▶ **Task goal**: Copy out the items from the line with "holiday (356, 201)" to the line with "minuscule (142, 196)", word for word.

▶ **Exercise inputs**:
..........

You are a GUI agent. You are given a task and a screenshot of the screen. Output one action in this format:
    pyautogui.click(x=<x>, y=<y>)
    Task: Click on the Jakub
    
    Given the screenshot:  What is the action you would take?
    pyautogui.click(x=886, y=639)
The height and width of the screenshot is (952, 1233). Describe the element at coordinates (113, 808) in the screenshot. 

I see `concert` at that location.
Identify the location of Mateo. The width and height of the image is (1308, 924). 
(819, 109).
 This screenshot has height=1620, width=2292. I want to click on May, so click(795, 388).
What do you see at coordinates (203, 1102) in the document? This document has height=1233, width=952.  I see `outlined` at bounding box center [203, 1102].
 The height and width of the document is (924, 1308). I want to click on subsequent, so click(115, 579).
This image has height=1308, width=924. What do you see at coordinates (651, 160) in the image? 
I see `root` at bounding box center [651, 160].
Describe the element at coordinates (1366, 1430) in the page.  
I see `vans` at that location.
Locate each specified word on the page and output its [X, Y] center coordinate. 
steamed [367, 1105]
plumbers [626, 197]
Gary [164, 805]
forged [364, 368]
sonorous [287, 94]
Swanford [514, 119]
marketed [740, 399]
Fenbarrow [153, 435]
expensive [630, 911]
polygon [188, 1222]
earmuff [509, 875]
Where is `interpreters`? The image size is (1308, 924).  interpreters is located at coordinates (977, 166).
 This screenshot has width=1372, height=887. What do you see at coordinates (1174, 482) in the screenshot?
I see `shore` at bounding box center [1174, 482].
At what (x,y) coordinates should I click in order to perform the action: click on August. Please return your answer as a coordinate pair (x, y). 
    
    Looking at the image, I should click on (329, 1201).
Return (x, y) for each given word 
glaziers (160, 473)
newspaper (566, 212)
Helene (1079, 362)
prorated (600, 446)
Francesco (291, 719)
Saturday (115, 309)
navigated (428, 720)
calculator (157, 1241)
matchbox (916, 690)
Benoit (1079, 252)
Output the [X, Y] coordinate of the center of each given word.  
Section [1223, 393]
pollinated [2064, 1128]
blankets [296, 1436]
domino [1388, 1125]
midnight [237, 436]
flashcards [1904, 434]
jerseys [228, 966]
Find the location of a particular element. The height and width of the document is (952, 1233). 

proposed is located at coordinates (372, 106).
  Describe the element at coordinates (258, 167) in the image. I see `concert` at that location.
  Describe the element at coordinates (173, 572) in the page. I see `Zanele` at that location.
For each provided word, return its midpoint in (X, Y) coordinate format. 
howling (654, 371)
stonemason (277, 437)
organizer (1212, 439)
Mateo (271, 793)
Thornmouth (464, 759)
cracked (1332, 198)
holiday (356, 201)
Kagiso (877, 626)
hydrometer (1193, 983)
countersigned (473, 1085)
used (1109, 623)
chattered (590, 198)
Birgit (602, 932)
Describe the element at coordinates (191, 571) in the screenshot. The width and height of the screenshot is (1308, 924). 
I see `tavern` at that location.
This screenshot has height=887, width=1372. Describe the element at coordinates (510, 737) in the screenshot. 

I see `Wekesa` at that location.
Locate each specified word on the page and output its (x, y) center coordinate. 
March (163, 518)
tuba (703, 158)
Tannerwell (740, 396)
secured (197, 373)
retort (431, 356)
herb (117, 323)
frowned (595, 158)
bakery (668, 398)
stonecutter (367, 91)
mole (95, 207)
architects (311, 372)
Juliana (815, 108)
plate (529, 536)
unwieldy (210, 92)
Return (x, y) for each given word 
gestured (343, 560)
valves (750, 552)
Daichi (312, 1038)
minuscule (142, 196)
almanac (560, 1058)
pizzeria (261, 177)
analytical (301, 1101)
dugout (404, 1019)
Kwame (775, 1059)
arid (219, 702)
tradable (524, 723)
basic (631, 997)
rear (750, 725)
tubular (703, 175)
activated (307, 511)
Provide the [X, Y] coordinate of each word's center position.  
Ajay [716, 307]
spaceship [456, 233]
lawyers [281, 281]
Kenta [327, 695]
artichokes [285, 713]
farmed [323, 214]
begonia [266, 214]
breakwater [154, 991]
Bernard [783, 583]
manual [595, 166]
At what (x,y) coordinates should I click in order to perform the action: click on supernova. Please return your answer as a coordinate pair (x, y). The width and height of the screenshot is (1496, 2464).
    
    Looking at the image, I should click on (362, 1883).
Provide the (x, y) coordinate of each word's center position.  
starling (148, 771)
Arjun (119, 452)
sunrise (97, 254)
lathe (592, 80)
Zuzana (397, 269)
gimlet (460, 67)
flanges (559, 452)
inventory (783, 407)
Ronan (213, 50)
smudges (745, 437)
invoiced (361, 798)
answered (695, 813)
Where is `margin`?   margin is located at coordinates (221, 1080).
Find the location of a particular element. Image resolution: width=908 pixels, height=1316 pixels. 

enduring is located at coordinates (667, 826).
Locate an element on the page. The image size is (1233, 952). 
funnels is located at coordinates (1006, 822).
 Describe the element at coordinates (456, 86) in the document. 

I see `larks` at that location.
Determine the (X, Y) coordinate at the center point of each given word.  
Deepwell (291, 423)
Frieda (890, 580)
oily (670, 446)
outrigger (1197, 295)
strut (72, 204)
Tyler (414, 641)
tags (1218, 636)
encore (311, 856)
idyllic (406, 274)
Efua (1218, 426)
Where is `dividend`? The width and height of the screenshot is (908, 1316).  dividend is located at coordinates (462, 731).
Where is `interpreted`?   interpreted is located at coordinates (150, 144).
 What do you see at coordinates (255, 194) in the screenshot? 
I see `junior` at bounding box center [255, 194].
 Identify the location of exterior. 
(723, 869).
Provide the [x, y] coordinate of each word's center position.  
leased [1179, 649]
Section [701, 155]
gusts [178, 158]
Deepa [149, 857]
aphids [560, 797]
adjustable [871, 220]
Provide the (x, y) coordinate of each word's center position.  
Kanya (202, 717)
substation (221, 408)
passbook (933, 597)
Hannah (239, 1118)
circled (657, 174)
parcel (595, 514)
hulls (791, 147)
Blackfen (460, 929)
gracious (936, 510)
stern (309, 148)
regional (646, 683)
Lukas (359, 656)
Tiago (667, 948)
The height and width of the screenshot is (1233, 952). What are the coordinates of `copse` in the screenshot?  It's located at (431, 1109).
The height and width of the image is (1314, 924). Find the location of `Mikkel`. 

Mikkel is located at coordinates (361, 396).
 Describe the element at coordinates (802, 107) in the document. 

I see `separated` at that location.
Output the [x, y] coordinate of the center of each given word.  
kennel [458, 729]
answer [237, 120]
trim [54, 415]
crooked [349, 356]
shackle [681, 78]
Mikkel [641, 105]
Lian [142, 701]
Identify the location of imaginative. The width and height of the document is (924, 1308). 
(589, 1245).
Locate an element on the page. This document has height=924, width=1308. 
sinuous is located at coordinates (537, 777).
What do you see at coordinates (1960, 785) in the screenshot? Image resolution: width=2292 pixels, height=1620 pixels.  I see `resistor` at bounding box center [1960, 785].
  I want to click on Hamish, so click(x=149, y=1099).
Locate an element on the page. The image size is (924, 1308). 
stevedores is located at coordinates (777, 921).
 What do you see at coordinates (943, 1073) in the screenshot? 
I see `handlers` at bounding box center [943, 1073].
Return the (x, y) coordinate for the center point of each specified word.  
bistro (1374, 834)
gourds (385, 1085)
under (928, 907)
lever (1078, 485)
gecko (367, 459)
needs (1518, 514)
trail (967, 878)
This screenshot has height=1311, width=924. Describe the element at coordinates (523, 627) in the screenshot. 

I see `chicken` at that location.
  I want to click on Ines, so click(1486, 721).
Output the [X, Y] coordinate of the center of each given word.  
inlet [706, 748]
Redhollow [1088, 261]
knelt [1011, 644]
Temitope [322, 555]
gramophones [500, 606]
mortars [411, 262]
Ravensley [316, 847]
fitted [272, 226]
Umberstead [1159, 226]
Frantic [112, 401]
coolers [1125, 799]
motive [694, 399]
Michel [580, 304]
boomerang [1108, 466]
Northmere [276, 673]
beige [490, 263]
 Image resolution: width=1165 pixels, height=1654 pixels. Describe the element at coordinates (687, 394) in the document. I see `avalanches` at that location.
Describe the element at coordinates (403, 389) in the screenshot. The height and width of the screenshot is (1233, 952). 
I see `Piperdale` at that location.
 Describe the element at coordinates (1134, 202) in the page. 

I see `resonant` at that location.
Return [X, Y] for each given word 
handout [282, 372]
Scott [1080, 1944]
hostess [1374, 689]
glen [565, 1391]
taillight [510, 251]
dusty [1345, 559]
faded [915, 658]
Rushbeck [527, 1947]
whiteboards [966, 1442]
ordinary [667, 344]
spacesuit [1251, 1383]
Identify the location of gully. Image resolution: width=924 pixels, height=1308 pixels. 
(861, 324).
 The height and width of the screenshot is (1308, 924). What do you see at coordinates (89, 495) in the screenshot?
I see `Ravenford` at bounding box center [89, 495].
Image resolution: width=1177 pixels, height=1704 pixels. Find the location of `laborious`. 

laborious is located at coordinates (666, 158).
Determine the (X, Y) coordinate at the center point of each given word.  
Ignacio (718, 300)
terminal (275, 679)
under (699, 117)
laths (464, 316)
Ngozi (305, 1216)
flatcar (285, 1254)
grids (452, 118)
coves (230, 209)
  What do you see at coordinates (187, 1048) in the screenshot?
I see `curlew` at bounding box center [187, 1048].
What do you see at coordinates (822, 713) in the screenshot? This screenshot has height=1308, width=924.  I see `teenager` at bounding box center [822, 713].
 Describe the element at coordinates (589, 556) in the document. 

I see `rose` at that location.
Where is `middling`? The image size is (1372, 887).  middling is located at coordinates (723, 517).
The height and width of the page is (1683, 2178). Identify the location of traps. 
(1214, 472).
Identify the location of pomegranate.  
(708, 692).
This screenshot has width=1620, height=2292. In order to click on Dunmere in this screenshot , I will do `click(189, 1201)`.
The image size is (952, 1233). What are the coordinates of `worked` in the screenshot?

..........

▶ **Exercise output**:
holiday (356, 201)
Kagiso (877, 626)
hydrometer (1193, 983)
countersigned (473, 1085)
used (1109, 623)
chattered (590, 198)
Birgit (602, 932)
Describe the element at coordinates (191, 571) in the screenshot. The width and height of the screenshot is (1308, 924). 
I see `tavern` at that location.
This screenshot has height=887, width=1372. Describe the element at coordinates (510, 737) in the screenshot. 

I see `Wekesa` at that location.
Locate each specified word on the page and output its (x, y) center coordinate. 
March (163, 518)
tuba (703, 158)
Tannerwell (740, 396)
secured (197, 373)
retort (431, 356)
herb (117, 323)
frowned (595, 158)
bakery (668, 398)
stonecutter (367, 91)
mole (95, 207)
architects (311, 372)
Juliana (815, 108)
plate (529, 536)
unwieldy (210, 92)
Return (x, y) for each given word 
gestured (343, 560)
valves (750, 552)
Daichi (312, 1038)
minuscule (142, 196)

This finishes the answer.